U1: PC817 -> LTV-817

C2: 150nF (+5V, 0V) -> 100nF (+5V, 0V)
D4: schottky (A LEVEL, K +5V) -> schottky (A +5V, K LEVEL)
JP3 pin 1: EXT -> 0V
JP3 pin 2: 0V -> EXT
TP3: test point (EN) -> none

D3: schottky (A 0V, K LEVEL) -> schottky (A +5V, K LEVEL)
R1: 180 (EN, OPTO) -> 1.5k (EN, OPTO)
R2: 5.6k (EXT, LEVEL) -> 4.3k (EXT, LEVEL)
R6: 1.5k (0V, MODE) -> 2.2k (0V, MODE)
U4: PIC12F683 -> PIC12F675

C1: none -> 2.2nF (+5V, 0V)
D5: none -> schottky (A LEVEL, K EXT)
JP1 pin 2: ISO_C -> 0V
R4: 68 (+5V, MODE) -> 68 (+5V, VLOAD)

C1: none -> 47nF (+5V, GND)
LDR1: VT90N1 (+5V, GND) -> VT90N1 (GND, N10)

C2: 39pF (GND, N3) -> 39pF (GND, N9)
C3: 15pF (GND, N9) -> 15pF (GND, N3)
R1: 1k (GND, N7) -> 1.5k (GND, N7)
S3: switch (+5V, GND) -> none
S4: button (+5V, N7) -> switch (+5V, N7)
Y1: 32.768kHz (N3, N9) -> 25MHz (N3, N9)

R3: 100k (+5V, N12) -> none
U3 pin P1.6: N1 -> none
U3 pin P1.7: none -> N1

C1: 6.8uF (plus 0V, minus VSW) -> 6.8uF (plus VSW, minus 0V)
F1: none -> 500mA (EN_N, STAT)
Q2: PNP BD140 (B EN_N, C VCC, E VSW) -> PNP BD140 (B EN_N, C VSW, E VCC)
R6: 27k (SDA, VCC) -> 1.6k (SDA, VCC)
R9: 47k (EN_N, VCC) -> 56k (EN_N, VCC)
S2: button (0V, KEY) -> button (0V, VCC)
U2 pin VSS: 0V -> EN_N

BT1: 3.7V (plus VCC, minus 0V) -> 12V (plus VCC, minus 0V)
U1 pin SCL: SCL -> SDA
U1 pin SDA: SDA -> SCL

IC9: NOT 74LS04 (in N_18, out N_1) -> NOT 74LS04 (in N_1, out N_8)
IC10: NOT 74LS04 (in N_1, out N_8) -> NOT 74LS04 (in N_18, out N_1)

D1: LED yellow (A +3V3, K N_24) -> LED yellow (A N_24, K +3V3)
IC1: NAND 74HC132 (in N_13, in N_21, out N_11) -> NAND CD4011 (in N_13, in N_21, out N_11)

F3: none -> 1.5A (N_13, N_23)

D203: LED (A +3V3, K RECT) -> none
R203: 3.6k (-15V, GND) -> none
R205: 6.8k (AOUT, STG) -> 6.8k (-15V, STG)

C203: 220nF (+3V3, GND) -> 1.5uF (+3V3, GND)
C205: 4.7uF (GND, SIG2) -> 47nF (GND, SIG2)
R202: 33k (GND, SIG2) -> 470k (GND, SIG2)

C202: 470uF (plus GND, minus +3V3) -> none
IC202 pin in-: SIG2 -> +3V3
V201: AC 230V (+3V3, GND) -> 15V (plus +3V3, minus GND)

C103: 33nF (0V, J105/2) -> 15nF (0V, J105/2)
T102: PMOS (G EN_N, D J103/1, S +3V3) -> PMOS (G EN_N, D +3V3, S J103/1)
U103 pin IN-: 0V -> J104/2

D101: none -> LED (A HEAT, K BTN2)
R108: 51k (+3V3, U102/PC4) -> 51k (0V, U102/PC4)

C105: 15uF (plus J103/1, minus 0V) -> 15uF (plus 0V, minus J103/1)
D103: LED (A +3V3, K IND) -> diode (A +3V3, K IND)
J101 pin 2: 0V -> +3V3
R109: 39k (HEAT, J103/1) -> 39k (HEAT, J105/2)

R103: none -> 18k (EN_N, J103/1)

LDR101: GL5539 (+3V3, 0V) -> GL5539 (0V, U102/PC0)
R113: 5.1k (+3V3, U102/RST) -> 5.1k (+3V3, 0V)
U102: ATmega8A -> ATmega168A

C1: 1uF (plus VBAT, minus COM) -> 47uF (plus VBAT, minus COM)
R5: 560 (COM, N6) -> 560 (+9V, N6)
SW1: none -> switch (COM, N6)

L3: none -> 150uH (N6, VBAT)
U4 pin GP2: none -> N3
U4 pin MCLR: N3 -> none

# [WORK TO COMPLETE]
Give back exactly the lines above starting at the line where "C1: 6.8uF (plus" appears and ending at the line where "R108: 51k (+3V3, U102/PC4)" appears, both included, with no other lines.

# [RESPONSE]
C1: 6.8uF (plus 0V, minus VSW) -> 6.8uF (plus VSW, minus 0V)
F1: none -> 500mA (EN_N, STAT)
Q2: PNP BD140 (B EN_N, C VCC, E VSW) -> PNP BD140 (B EN_N, C VSW, E VCC)
R6: 27k (SDA, VCC) -> 1.6k (SDA, VCC)
R9: 47k (EN_N, VCC) -> 56k (EN_N, VCC)
S2: button (0V, KEY) -> button (0V, VCC)
U2 pin VSS: 0V -> EN_N

BT1: 3.7V (plus VCC, minus 0V) -> 12V (plus VCC, minus 0V)
U1 pin SCL: SCL -> SDA
U1 pin SDA: SDA -> SCL

IC9: NOT 74LS04 (in N_18, out N_1) -> NOT 74LS04 (in N_1, out N_8)
IC10: NOT 74LS04 (in N_1, out N_8) -> NOT 74LS04 (in N_18, out N_1)

D1: LED yellow (A +3V3, K N_24) -> LED yellow (A N_24, K +3V3)
IC1: NAND 74HC132 (in N_13, in N_21, out N_11) -> NAND CD4011 (in N_13, in N_21, out N_11)

F3: none -> 1.5A (N_13, N_23)

D203: LED (A +3V3, K RECT) -> none
R203: 3.6k (-15V, GND) -> none
R205: 6.8k (AOUT, STG) -> 6.8k (-15V, STG)

C203: 220nF (+3V3, GND) -> 1.5uF (+3V3, GND)
C205: 4.7uF (GND, SIG2) -> 47nF (GND, SIG2)
R202: 33k (GND, SIG2) -> 470k (GND, SIG2)

C202: 470uF (plus GND, minus +3V3) -> none
IC202 pin in-: SIG2 -> +3V3
V201: AC 230V (+3V3, GND) -> 15V (plus +3V3, minus GND)

C103: 33nF (0V, J105/2) -> 15nF (0V, J105/2)
T102: PMOS (G EN_N, D J103/1, S +3V3) -> PMOS (G EN_N, D +3V3, S J103/1)
U103 pin IN-: 0V -> J104/2

D101: none -> LED (A HEAT, K BTN2)
R108: 51k (+3V3, U102/PC4) -> 51k (0V, U102/PC4)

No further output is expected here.